:: INPUT DATA

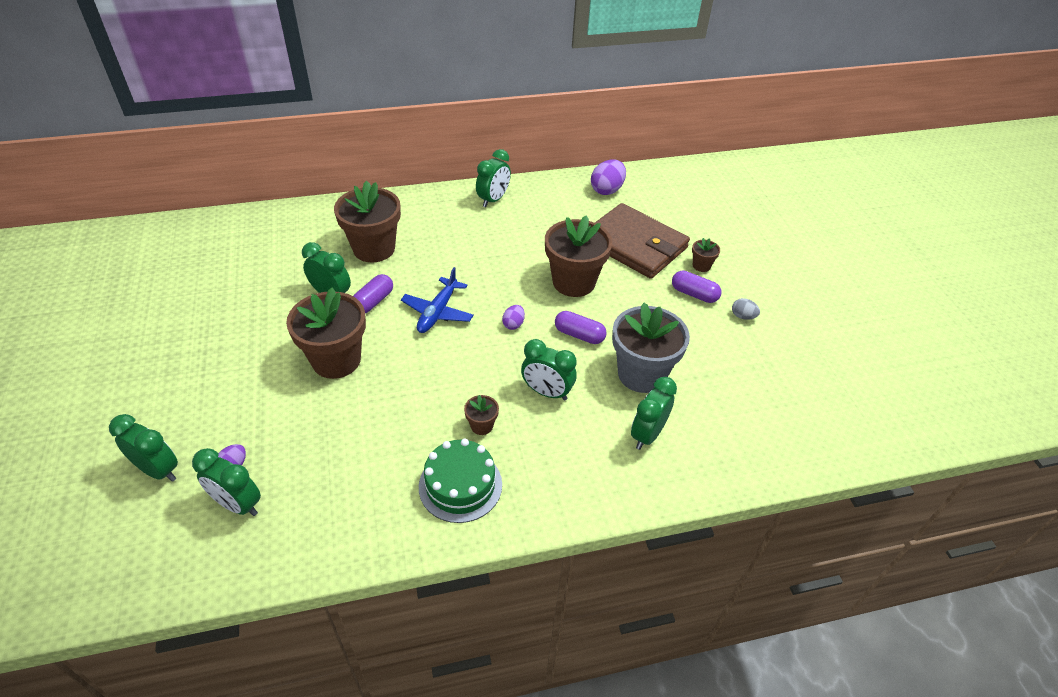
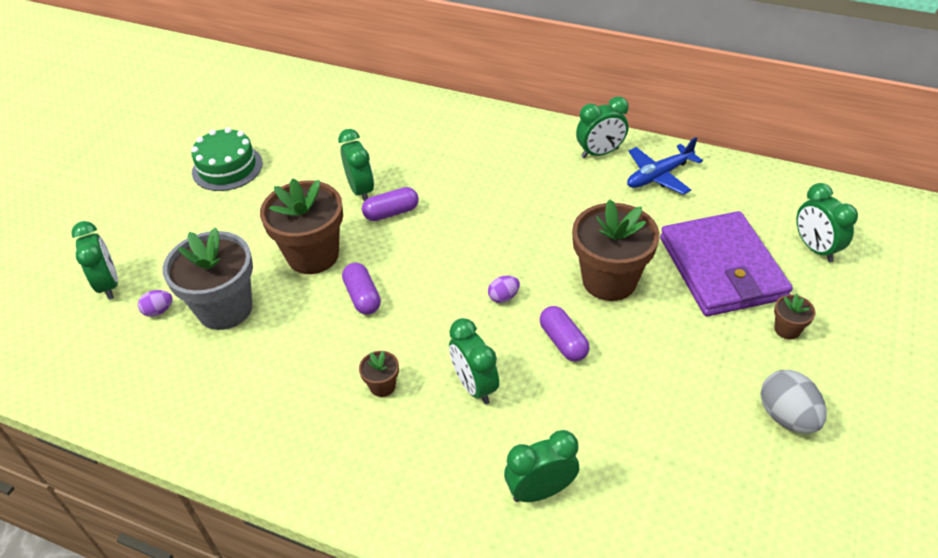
camera: 40 degrees right, 0 degrees up
green clock [192,448,261,516] -> green clock moved to [796,183,858,262]
brown flower pot [334,181,401,262] -> none
blue plane [401,267,474,333] -> blue plane moved to [627,137,703,195]
green cake [419,439,502,523] -> green cake moved to [191,127,263,191]
purple egg [591,160,626,195] -> none
brown wallet [595,203,690,279] -> purple wallet [660,211,793,316]
grey flower pot [612,303,690,393] -> grey flower pot moved to [163,227,253,330]
purple capsule [672,270,722,303] -> purple capsule moved to [342,263,381,315]
grey egg [732,298,760,320] -> grey egg [761,370,827,434], size x1.82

::::

**WHAT TO PRODUCE**
Going back to the entries above, set down exactly the lines that begin at the one with "green clock [192,448,261,516]" and end at the one with "green cake [419,439,502,523]", both included, and nothing else.

**WORKED SOLUTION**
green clock [192,448,261,516] -> green clock moved to [796,183,858,262]
brown flower pot [334,181,401,262] -> none
blue plane [401,267,474,333] -> blue plane moved to [627,137,703,195]
green cake [419,439,502,523] -> green cake moved to [191,127,263,191]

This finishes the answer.